YOUR OBJECTIVE
Could you repeat the records below exactly, without the pictures?

[Coordinate-based object records]
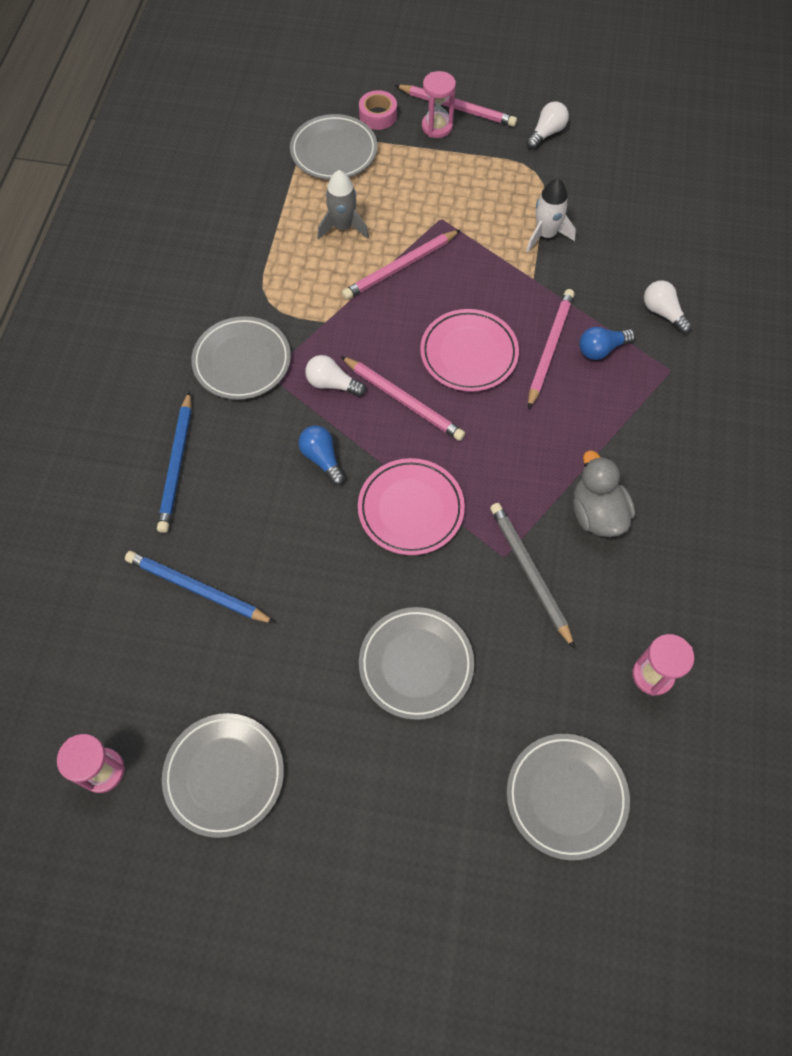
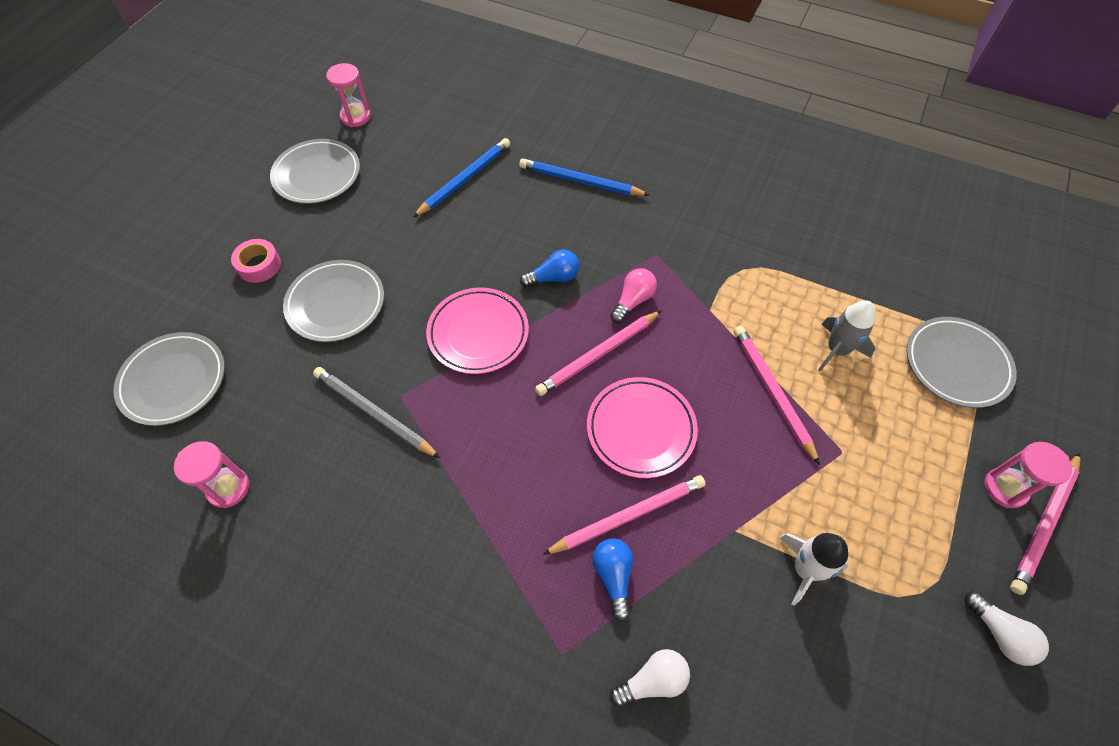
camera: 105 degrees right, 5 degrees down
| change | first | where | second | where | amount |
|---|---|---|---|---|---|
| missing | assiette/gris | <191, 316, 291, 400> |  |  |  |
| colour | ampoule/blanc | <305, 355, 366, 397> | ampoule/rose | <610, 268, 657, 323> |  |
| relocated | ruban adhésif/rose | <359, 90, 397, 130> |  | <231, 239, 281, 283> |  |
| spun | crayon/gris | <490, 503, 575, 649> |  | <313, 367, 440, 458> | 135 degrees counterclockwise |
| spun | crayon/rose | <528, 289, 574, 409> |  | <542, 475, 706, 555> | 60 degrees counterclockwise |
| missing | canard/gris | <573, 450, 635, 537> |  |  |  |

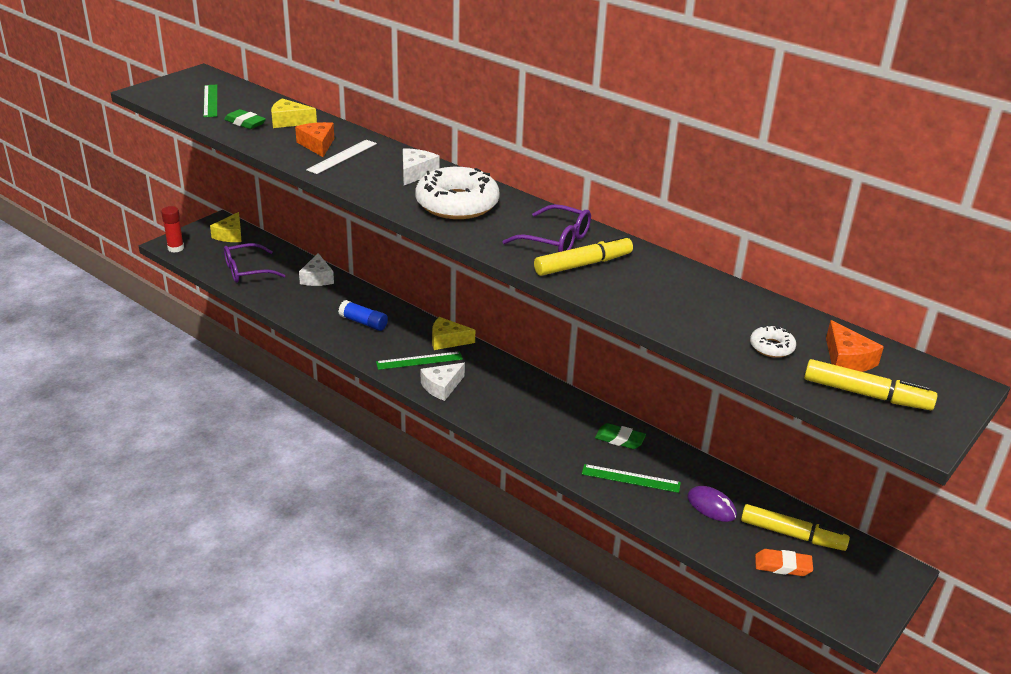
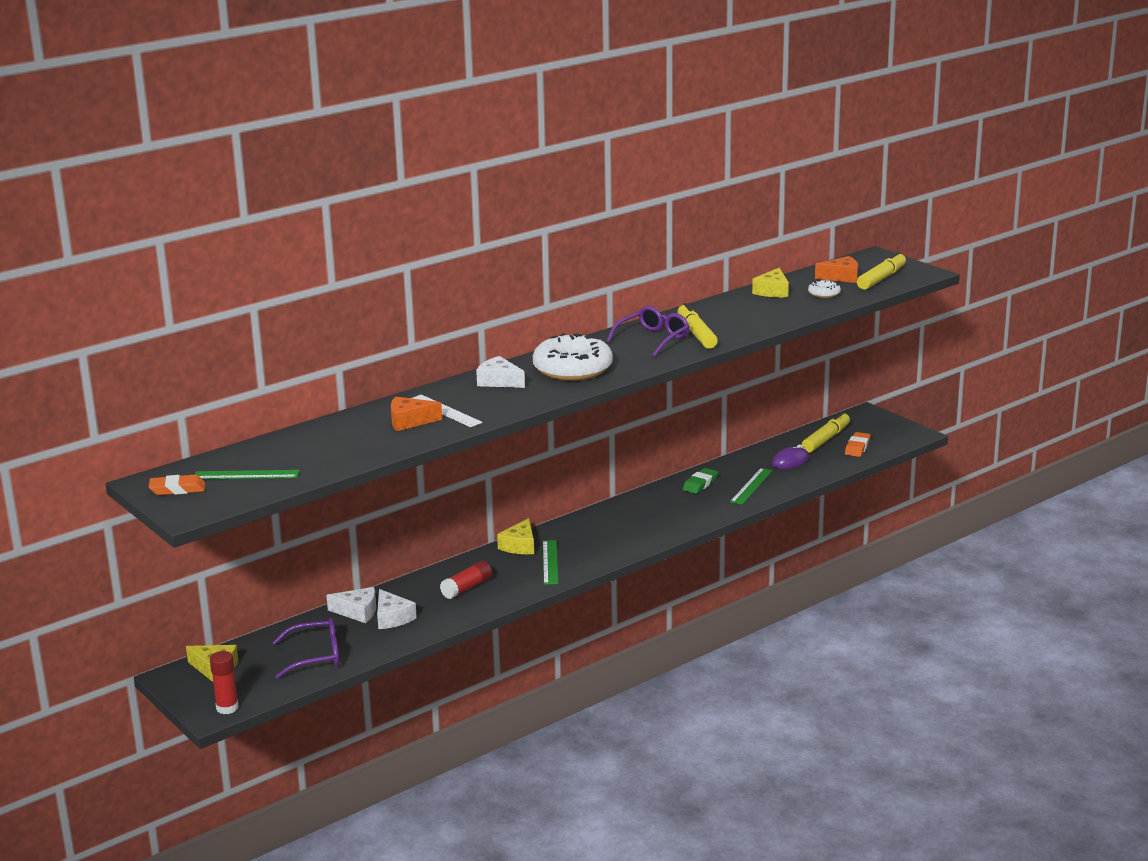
camera: 75 degrees left, 10 degrees down
| change | first | where | second | where | amount |
|---|---|---|---|---|---|
| missing | gomme/vert | <224, 109, 266, 129> |  |  |  |
| spun | lunettes/violet | <224, 243, 286, 283> |  | <272, 618, 339, 679> | 90 degrees counterclockwise |
| relocated | fromage/jaune | <271, 98, 317, 128> |  | <752, 268, 789, 297> |  |
| colour | bâton de colle/bleu | <338, 300, 388, 331> | bâton de colle/rouge | <440, 561, 492, 599> |  |
| relocated | fromage/blanc | <421, 363, 465, 401> |  | <377, 589, 417, 629> |  |
| appeared |  |  | gomme/orange | <149, 475, 205, 495> |  |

TASK ANSWER
camera: 105 degrees right, 5 degrees down
| change | first | where | second | where | amount |
|---|---|---|---|---|---|
| missing | assiette/gris | <191, 316, 291, 400> |  |  |  |
| colour | ampoule/blanc | <305, 355, 366, 397> | ampoule/rose | <610, 268, 657, 323> |  |
| relocated | ruban adhésif/rose | <359, 90, 397, 130> |  | <231, 239, 281, 283> |  |
| spun | crayon/gris | <490, 503, 575, 649> |  | <313, 367, 440, 458> | 135 degrees counterclockwise |
| spun | crayon/rose | <528, 289, 574, 409> |  | <542, 475, 706, 555> | 60 degrees counterclockwise |
| missing | canard/gris | <573, 450, 635, 537> |  |  |  |

camera: 75 degrees left, 10 degrees down
| change | first | where | second | where | amount |
|---|---|---|---|---|---|
| missing | gomme/vert | <224, 109, 266, 129> |  |  |  |
| spun | lunettes/violet | <224, 243, 286, 283> |  | <272, 618, 339, 679> | 90 degrees counterclockwise |
| relocated | fromage/jaune | <271, 98, 317, 128> |  | <752, 268, 789, 297> |  |
| colour | bâton de colle/bleu | <338, 300, 388, 331> | bâton de colle/rouge | <440, 561, 492, 599> |  |
| relocated | fromage/blanc | <421, 363, 465, 401> |  | <377, 589, 417, 629> |  |
| appeared |  |  | gomme/orange | <149, 475, 205, 495> |  |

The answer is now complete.